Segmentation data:
***

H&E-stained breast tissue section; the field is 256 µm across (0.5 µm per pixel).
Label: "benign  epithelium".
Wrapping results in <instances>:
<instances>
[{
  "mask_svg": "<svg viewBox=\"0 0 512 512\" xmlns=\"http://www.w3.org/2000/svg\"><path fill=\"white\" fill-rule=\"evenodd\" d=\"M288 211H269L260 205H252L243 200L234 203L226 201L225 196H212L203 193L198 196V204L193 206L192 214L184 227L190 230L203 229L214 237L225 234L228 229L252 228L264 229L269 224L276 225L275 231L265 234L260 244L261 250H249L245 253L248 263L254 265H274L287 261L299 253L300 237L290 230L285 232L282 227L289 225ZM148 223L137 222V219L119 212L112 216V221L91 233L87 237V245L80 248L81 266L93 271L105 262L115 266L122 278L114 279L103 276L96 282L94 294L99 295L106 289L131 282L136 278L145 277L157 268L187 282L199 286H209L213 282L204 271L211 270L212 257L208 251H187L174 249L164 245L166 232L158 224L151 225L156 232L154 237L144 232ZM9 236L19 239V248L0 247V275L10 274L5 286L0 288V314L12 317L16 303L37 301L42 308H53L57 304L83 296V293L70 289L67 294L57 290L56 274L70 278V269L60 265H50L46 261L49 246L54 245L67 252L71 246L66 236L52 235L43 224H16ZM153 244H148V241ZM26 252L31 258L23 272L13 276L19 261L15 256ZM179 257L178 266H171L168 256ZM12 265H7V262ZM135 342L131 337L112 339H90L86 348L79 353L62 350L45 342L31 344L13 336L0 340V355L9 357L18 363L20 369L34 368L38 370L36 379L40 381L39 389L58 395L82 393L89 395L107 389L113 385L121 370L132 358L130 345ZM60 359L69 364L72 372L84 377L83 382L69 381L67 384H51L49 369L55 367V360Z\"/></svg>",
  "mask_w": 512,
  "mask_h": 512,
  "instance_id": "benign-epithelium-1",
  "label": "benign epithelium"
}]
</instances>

***

■ **Directive**:
Transcribe the material exactly as it reads.

■ **Output of the exercise**:
H&E-stained breast tissue section; the field is 256 µm across (0.5 µm per pixel).
Label: "benign  epithelium".
Wrapping results in <instances>:
<instances>
[{
  "mask_svg": "<svg viewBox=\"0 0 512 512\" xmlns=\"http://www.w3.org/2000/svg\"><path fill=\"white\" fill-rule=\"evenodd\" d=\"M288 211H269L260 205H252L243 200L234 203L226 201L225 196H212L203 193L198 196V204L193 206L192 214L184 227L190 230L203 229L214 237L225 234L228 229L252 228L264 229L269 224L276 225L275 231L265 234L260 244L261 250H249L245 253L248 263L254 265H274L287 261L299 253L300 237L290 230L285 232L282 227L289 225ZM148 223L137 222V219L119 212L112 216V221L91 233L87 237V245L80 248L81 266L93 271L105 262L115 266L122 278L114 279L103 276L96 282L94 294L99 295L106 289L131 282L136 278L145 277L157 268L187 282L199 286H209L213 282L204 271L211 270L212 257L208 251H187L174 249L164 245L166 232L158 224L151 225L156 232L154 237L144 232ZM9 236L19 239V248L0 247V275L10 274L5 286L0 288V314L12 317L16 303L37 301L42 308H53L57 304L83 296V293L70 289L67 294L57 290L56 274L70 278V269L60 265H50L46 261L49 246L54 245L67 252L71 246L66 236L52 235L43 224H16ZM153 244H148V241ZM26 252L31 258L23 272L13 276L19 261L15 256ZM179 257L178 266H171L168 256ZM12 265H7V262ZM135 342L131 337L112 339H90L86 348L79 353L62 350L45 342L31 344L13 336L0 340V355L9 357L18 363L20 369L34 368L38 370L36 379L40 381L39 389L58 395L82 393L89 395L107 389L113 385L121 370L132 358L130 345ZM60 359L69 364L72 372L84 377L83 382L69 381L67 384H51L49 369L55 367V360Z\"/></svg>",
  "mask_w": 512,
  "mask_h": 512,
  "instance_id": "benign-epithelium-1",
  "label": "benign epithelium"
}]
</instances>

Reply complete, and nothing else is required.